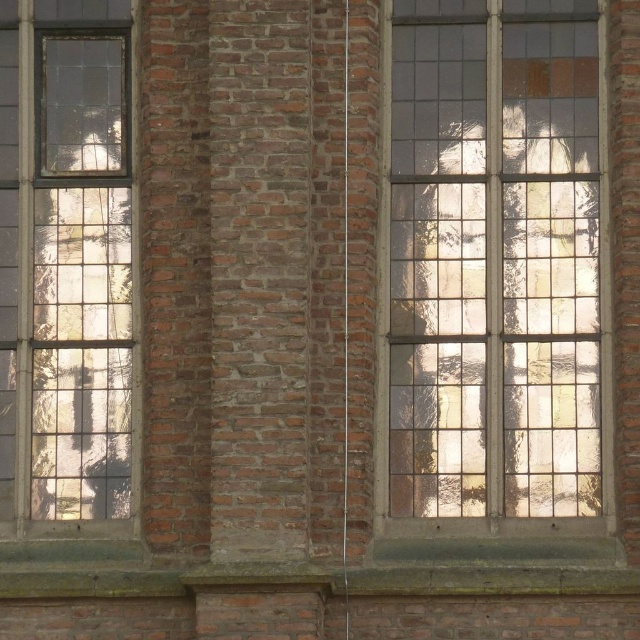
Question: Does stained glass window at center come in front of stained glass window at left?

Choices:
 (A) no
 (B) yes

Answer: (B)

Question: Which of the following is the closest to the observer?

Choices:
 (A) (22, 40)
 (B) (385, 93)

Answer: (B)

Question: Can you confirm if stained glass window at center is positioned to the right of stained glass window at left?

Choices:
 (A) yes
 (B) no

Answer: (A)

Question: Is stained glass window at center further to the viewer compared to stained glass window at left?

Choices:
 (A) yes
 (B) no

Answer: (B)

Question: Which point is closer to the camera taking this photo?

Choices:
 (A) (468, 349)
 (B) (115, 122)

Answer: (A)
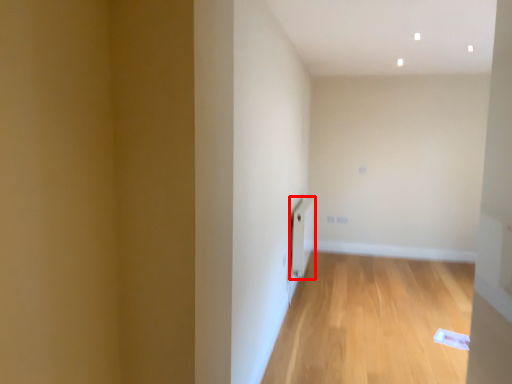
Question: In this image, where is radiator (annotated by the red box) located relative to corridor?

Choices:
 (A) right
 (B) left

Answer: (B)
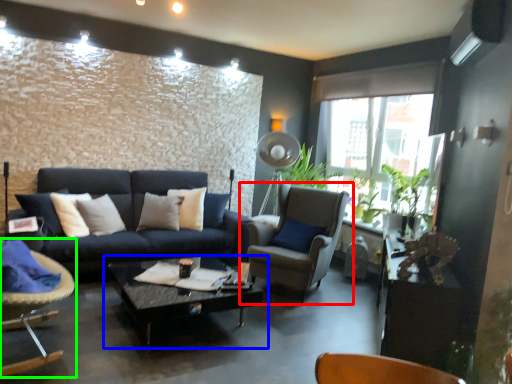
Question: Which is nearer to the chair (highlighted by a red box)? coffee table (highlighted by a blue box) or chair (highlighted by a green box).

Choices:
 (A) coffee table
 (B) chair

Answer: (A)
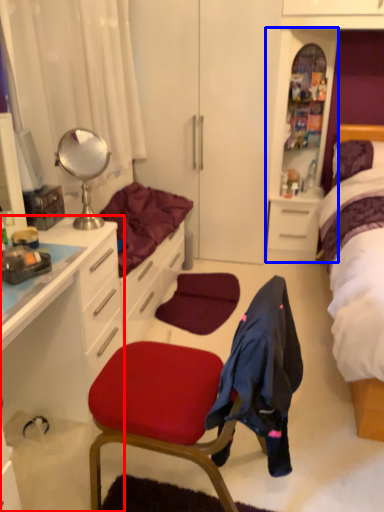
Question: Which of the following is the farthest to the observer, cabinetry (highlighted by a red box) or file cabinet (highlighted by a blue box)?

Choices:
 (A) cabinetry
 (B) file cabinet

Answer: (B)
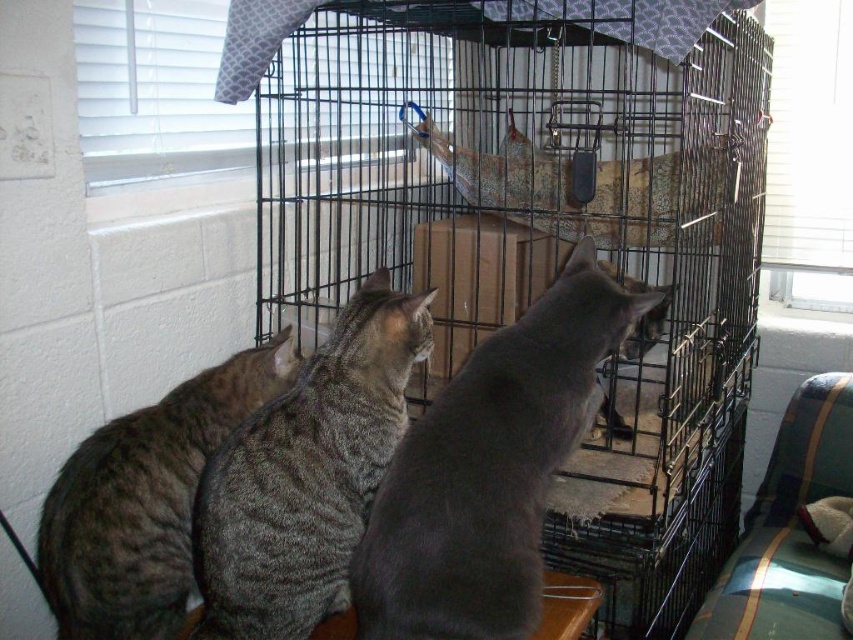
Is black wire cage at center taller than gray striped cat at left?

Yes, black wire cage at center is taller than gray striped cat at left.

Does black wire cage at center lie in front of gray striped cat at left?

No, it is not.

Identify the location of black wire cage at center. (540, 232).

Locate an element on the screen. Image resolution: width=853 pixels, height=640 pixels. black wire cage at center is located at coordinates (540, 232).

Between point (663, 60) and point (471, 365), which one is positioned behind?

Positioned behind is point (663, 60).

Can you confirm if black wire cage at center is positioned to the right of gray matte fur cat at center?

Indeed, black wire cage at center is positioned on the right side of gray matte fur cat at center.

At what (x,y) coordinates should I click in order to perform the action: click on black wire cage at center. Please return your answer as a coordinate pair (x, y). The height and width of the screenshot is (640, 853). Looking at the image, I should click on (540, 232).

Who is lower down, gray striped cat at center or gray striped cat at left?

gray striped cat at left

Between gray striped cat at center and gray striped cat at left, which one has more height?

Standing taller between the two is gray striped cat at center.

Who is more distant from viewer, (x=317, y=493) or (x=167, y=516)?

The point (x=167, y=516) is behind.

At what (x,y) coordinates should I click in order to perform the action: click on gray striped cat at center. Please return your answer as a coordinate pair (x, y). This screenshot has width=853, height=640. Looking at the image, I should click on (306, 474).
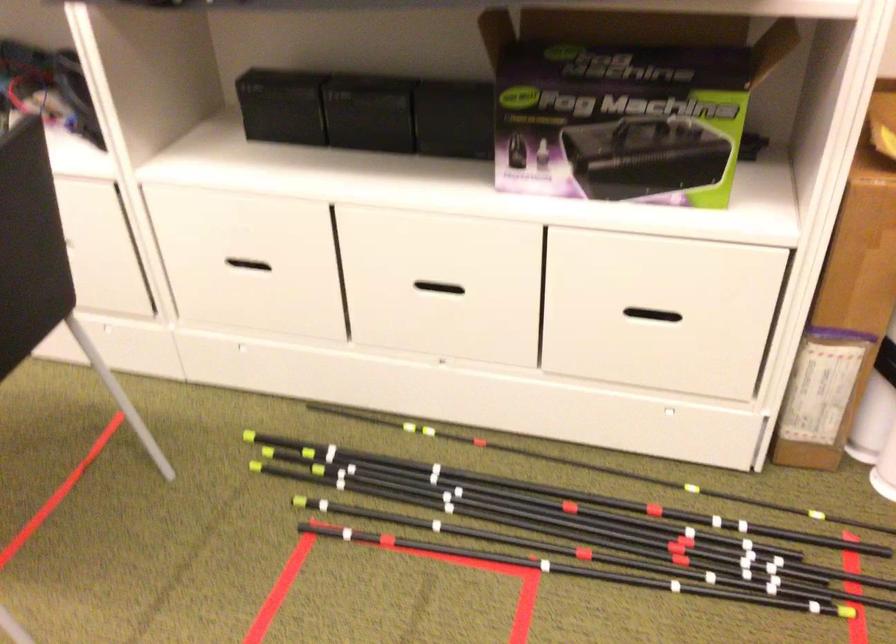
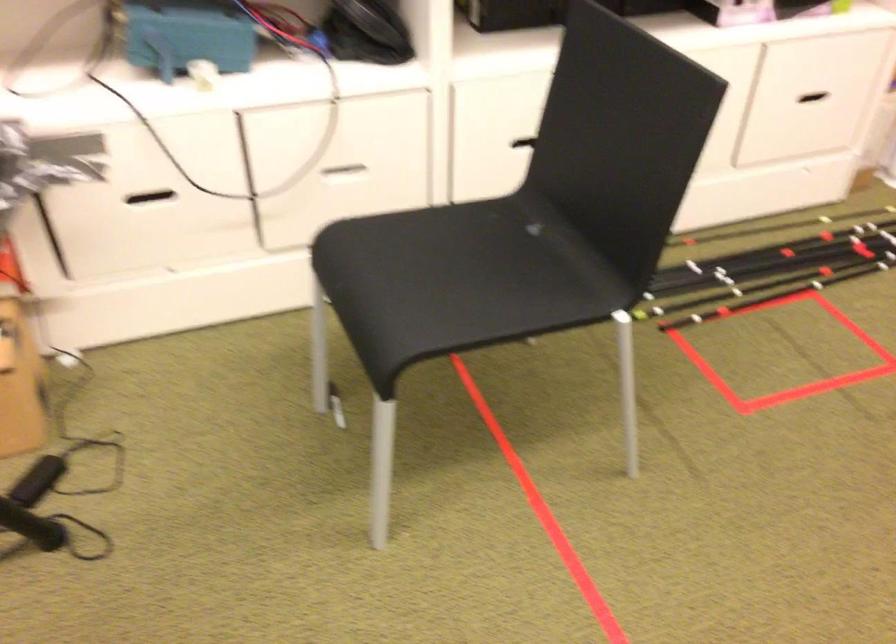
Question: I am providing you with two images of the same scene from different viewpoints. Please identify which objects are invisible in image2.

Choices:
 (A) chair sitting surface
 (B) white drawer handle
 (C) white owl figure
 (D) drawer handle

Answer: (B)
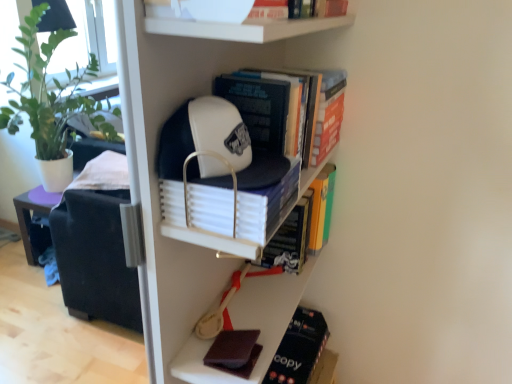
Locate an element on the screen. This screenshot has height=384, width=512. hardcover book at center, the 5th book when ordered from top to bottom is located at coordinates (303, 224).

What are the coordinates of `white matte baseball cap at upper center` in the screenshot? It's located at (157, 185).

This screenshot has height=384, width=512. What do you see at coordinates (267, 206) in the screenshot?
I see `white matte book at center, positioned as the 4th book in top-to-bottom order` at bounding box center [267, 206].

The image size is (512, 384). What do you see at coordinates (329, 113) in the screenshot?
I see `orange matte book at upper right, positioned as the fifth book in bottom-to-top order` at bounding box center [329, 113].

You are a GUI agent. You are given a task and a screenshot of the screen. Output one action in this format:
    pyautogui.click(x=<x>, y=<y>)
    Task: Click on the white matte bowl at upper center, acting as the 6th book starting from the bottom
    The width and height of the screenshot is (512, 384).
    Given the screenshot: What is the action you would take?
    pyautogui.click(x=167, y=10)

The height and width of the screenshot is (384, 512). I want to click on hardcover book at center, the 5th book when ordered from top to bottom, so click(x=303, y=224).

Are dark brown leather book at lower right, acting as the first book starting from the bottom, and dark brown matte book at lower center located far from each other?

dark brown leather book at lower right, acting as the first book starting from the bottom, is near dark brown matte book at lower center, not far away.

Locate an element on the screen. Image resolution: width=512 pixels, height=384 pixels. paperback book on the left of dark brown leather book at lower right, positioned as the sixth book in top-to-bottom order is located at coordinates (234, 352).

Can you confirm if dark brown leather book at lower right, acting as the first book starting from the bottom, is positioned to the left of dark brown matte book at lower center?

Incorrect, dark brown leather book at lower right, acting as the first book starting from the bottom, is not on the left side of dark brown matte book at lower center.

Is dark brown leather book at lower right, positioned as the sixth book in top-to-bottom order, looking in the opposite direction of dark brown matte book at lower center?

No.

Considering their positions, is dark brown matte book at lower center located in front of or behind hardcover book at center, which is the fourth book in bottom-to-top order?

dark brown matte book at lower center is behind hardcover book at center, which is the fourth book in bottom-to-top order.

Considering the sizes of objects dark brown matte book at lower center and hardcover book at center, which is the fourth book in bottom-to-top order, in the image provided, who is bigger, dark brown matte book at lower center or hardcover book at center, which is the fourth book in bottom-to-top order,?

With larger size is hardcover book at center, which is the fourth book in bottom-to-top order.

Can you tell me how much dark brown matte book at lower center and hardcover book at center, which is the fourth book in bottom-to-top order, differ in facing direction?

The facing directions of dark brown matte book at lower center and hardcover book at center, which is the fourth book in bottom-to-top order, are 2.3 degrees apart.

From the image's perspective, which one is positioned higher, dark brown matte book at lower center or hardcover book at center, which is the third book from top to bottom?

hardcover book at center, which is the third book from top to bottom, is shown above in the image.

Between hardcover book at center, which is the third book from top to bottom, and orange matte book at upper right, the 2th book when ordered from top to bottom, which one has larger width?

Wider between the two is hardcover book at center, which is the third book from top to bottom.

Considering the points (340, 80) and (336, 75), which point is behind, point (340, 80) or point (336, 75)?

The point (336, 75) is behind.

Which of these two, hardcover book at center, which is the fourth book in bottom-to-top order, or orange matte book at upper right, positioned as the fifth book in bottom-to-top order, stands taller?

hardcover book at center, which is the fourth book in bottom-to-top order, is taller.

In the image, is white matte bowl at upper center, acting as the 6th book starting from the bottom, on the left side or the right side of orange matte book at upper right, positioned as the fifth book in bottom-to-top order?

white matte bowl at upper center, acting as the 6th book starting from the bottom, is to the left of orange matte book at upper right, positioned as the fifth book in bottom-to-top order.

Considering the sizes of white matte bowl at upper center, acting as the 6th book starting from the bottom, and orange matte book at upper right, the 2th book when ordered from top to bottom, in the image, is white matte bowl at upper center, acting as the 6th book starting from the bottom, wider or thinner than orange matte book at upper right, the 2th book when ordered from top to bottom,?

Considering their sizes, white matte bowl at upper center, acting as the 6th book starting from the bottom, looks slimmer than orange matte book at upper right, the 2th book when ordered from top to bottom.

Considering the relative sizes of white matte bowl at upper center, acting as the 6th book starting from the bottom, and orange matte book at upper right, positioned as the fifth book in bottom-to-top order, in the image provided, is white matte bowl at upper center, acting as the 6th book starting from the bottom, shorter than orange matte book at upper right, positioned as the fifth book in bottom-to-top order,?

Correct, white matte bowl at upper center, acting as the 6th book starting from the bottom, is not as tall as orange matte book at upper right, positioned as the fifth book in bottom-to-top order.

From the image's perspective, is dark brown leather book at lower right, positioned as the sixth book in top-to-bottom order, beneath white matte book at center, the third book from the bottom?

Yes, from the image's perspective, dark brown leather book at lower right, positioned as the sixth book in top-to-bottom order, is beneath white matte book at center, the third book from the bottom.

Would you say dark brown leather book at lower right, positioned as the sixth book in top-to-bottom order, is outside white matte book at center, positioned as the 4th book in top-to-bottom order?

Absolutely, dark brown leather book at lower right, positioned as the sixth book in top-to-bottom order, is external to white matte book at center, positioned as the 4th book in top-to-bottom order.

What's the angular difference between dark brown leather book at lower right, acting as the first book starting from the bottom, and white matte book at center, the third book from the bottom,'s facing directions?

12.6 degrees.

Does point (290, 372) come farther from viewer compared to point (211, 199)?

Yes, it is.

Locate an element on the screen. This screenshot has width=512, height=384. book lying below the hardcover book at center, the 5th book when ordered from top to bottom (from the image's perspective) is located at coordinates pyautogui.click(x=298, y=348).

Could you measure the distance between hardcover book at center, the 5th book when ordered from top to bottom, and dark brown leather book at lower right, positioned as the sixth book in top-to-bottom order?

hardcover book at center, the 5th book when ordered from top to bottom, is 13.46 inches from dark brown leather book at lower right, positioned as the sixth book in top-to-bottom order.

Which of these two, hardcover book at center, which ranks as the 2th book in bottom-to-top order, or dark brown leather book at lower right, acting as the first book starting from the bottom, is bigger?

With larger size is hardcover book at center, which ranks as the 2th book in bottom-to-top order.

From the image's perspective, is hardcover book at center, which ranks as the 2th book in bottom-to-top order, on top of dark brown leather book at lower right, acting as the first book starting from the bottom?

Yes, from the image's perspective, hardcover book at center, which ranks as the 2th book in bottom-to-top order, is over dark brown leather book at lower right, acting as the first book starting from the bottom.

Looking at this image, from the image's perspective, which is below, white matte book at center, the third book from the bottom, or orange matte book at upper right, positioned as the fifth book in bottom-to-top order?

From the image's view, white matte book at center, the third book from the bottom, is below.

Looking at this image, is white matte book at center, positioned as the 4th book in top-to-bottom order, surrounding orange matte book at upper right, positioned as the fifth book in bottom-to-top order?

No, orange matte book at upper right, positioned as the fifth book in bottom-to-top order, is not inside white matte book at center, positioned as the 4th book in top-to-bottom order.

Considering the relative positions of white matte book at center, the third book from the bottom, and orange matte book at upper right, positioned as the fifth book in bottom-to-top order, in the image provided, is white matte book at center, the third book from the bottom, in front of orange matte book at upper right, positioned as the fifth book in bottom-to-top order,?

Yes, white matte book at center, the third book from the bottom, is in front of orange matte book at upper right, positioned as the fifth book in bottom-to-top order.

Identify the location of paperback book located above the dark brown leather book at lower right, acting as the first book starting from the bottom (from a real-world perspective). The image size is (512, 384). (234, 352).

At what (x,y) coordinates should I click in order to perform the action: click on the 2nd book counting from the right side of the dark brown matte book at lower center. Please return your answer as a coordinate pair (x, y). Image resolution: width=512 pixels, height=384 pixels. Looking at the image, I should click on (310, 100).

From the image, which object appears to be farther from white matte bowl at upper center, the 1th book viewed from the top, dark brown leather book at lower right, acting as the first book starting from the bottom, or hardcover book at center, which is the fourth book in bottom-to-top order?

dark brown leather book at lower right, acting as the first book starting from the bottom.

Considering their positions, is orange matte book at upper right, the 2th book when ordered from top to bottom, positioned closer to dark brown leather book at lower right, positioned as the sixth book in top-to-bottom order, than hardcover book at center, the 5th book when ordered from top to bottom?

hardcover book at center, the 5th book when ordered from top to bottom, is positioned closer to the anchor dark brown leather book at lower right, positioned as the sixth book in top-to-bottom order.

When comparing their distances from white matte baseball cap at upper center, does orange matte book at upper right, the 2th book when ordered from top to bottom, or hardcover book at center, the 5th book when ordered from top to bottom, seem closer?

hardcover book at center, the 5th book when ordered from top to bottom, lies closer to white matte baseball cap at upper center than the other object.

When comparing their distances from white matte book at center, positioned as the 4th book in top-to-bottom order, does hardcover book at center, which ranks as the 2th book in bottom-to-top order, or dark brown matte book at lower center seem closer?

Based on the image, dark brown matte book at lower center appears to be nearer to white matte book at center, positioned as the 4th book in top-to-bottom order.

Based on their spatial positions, is white matte bowl at upper center, acting as the 6th book starting from the bottom, or hardcover book at center, which is the fourth book in bottom-to-top order, further from white matte baseball cap at upper center?

white matte bowl at upper center, acting as the 6th book starting from the bottom, is positioned further to the anchor white matte baseball cap at upper center.

Estimate the real-world distances between objects in this image. Which object is further from orange matte book at upper right, positioned as the fifth book in bottom-to-top order, white matte book at center, the third book from the bottom, or white matte baseball cap at upper center?

white matte baseball cap at upper center is positioned further to the anchor orange matte book at upper right, positioned as the fifth book in bottom-to-top order.

From the image, which object appears to be farther from hardcover book at center, the 5th book when ordered from top to bottom, orange matte book at upper right, the 2th book when ordered from top to bottom, or white matte bowl at upper center, the 1th book viewed from the top?

The object further to hardcover book at center, the 5th book when ordered from top to bottom, is white matte bowl at upper center, the 1th book viewed from the top.

Based on their spatial positions, is dark brown matte book at lower center or white matte bowl at upper center, the 1th book viewed from the top, further from dark brown leather book at lower right, positioned as the sixth book in top-to-bottom order?

white matte bowl at upper center, the 1th book viewed from the top, is positioned further to the anchor dark brown leather book at lower right, positioned as the sixth book in top-to-bottom order.

This screenshot has height=384, width=512. Find the location of `paperback book located between white matte baseball cap at upper center and hardcover book at center, the 5th book when ordered from top to bottom, in the depth direction`. paperback book located between white matte baseball cap at upper center and hardcover book at center, the 5th book when ordered from top to bottom, in the depth direction is located at coordinates (234, 352).

Find the location of a particular element. Image resolution: width=512 pixels, height=384 pixels. bookcase between hardcover book at center, which is the third book from top to bottom, and dark brown matte book at lower center, in the vertical direction is located at coordinates (157, 185).

Image resolution: width=512 pixels, height=384 pixels. Identify the location of paperback book between white matte book at center, positioned as the 4th book in top-to-bottom order, and dark brown leather book at lower right, acting as the first book starting from the bottom, in the vertical direction. (234, 352).

Where is `book between white matte book at center, the third book from the bottom, and dark brown leather book at lower right, acting as the first book starting from the bottom, vertically`? The height and width of the screenshot is (384, 512). book between white matte book at center, the third book from the bottom, and dark brown leather book at lower right, acting as the first book starting from the bottom, vertically is located at coordinates (303, 224).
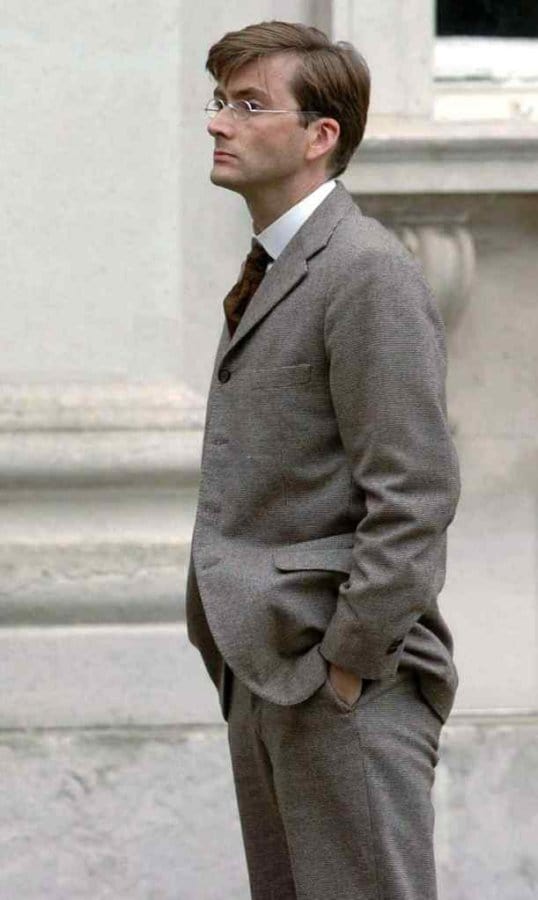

_ _ _ _ _ _ _

Aim of the exercise: Write out the rows word for word, from the start of the rows up to and including the line with "Identify the location of black", and leave the pictures out.

Written response:
Question: Does stained glass window at center come in front of stained glass window at left?

Choices:
 (A) no
 (B) yes

Answer: (B)

Question: Which of the following is the closest to the observer?

Choices:
 (A) (22, 40)
 (B) (385, 93)

Answer: (B)

Question: Can you confirm if stained glass window at center is positioned to the right of stained glass window at left?

Choices:
 (A) yes
 (B) no

Answer: (A)

Question: Is stained glass window at center further to the viewer compared to stained glass window at left?

Choices:
 (A) yes
 (B) no

Answer: (B)

Question: Which point is closer to the camera taking this photo?

Choices:
 (A) (468, 349)
 (B) (115, 122)

Answer: (A)
Question: In this image, where is radiator (annotated by the red box) located relative to corridor?

Choices:
 (A) right
 (B) left

Answer: (B)
Question: Which is nearer to the chair (highlighted by a red box)? coffee table (highlighted by a blue box) or chair (highlighted by a green box).

Choices:
 (A) coffee table
 (B) chair

Answer: (A)
Question: Which of the following is the farthest to the observer, cabinetry (highlighted by a red box) or file cabinet (highlighted by a blue box)?

Choices:
 (A) cabinetry
 (B) file cabinet

Answer: (B)
Is black wire cage at center taller than gray striped cat at left?

Yes, black wire cage at center is taller than gray striped cat at left.

Does black wire cage at center lie in front of gray striped cat at left?

No, it is not.

Identify the location of black wire cage at center. (540, 232).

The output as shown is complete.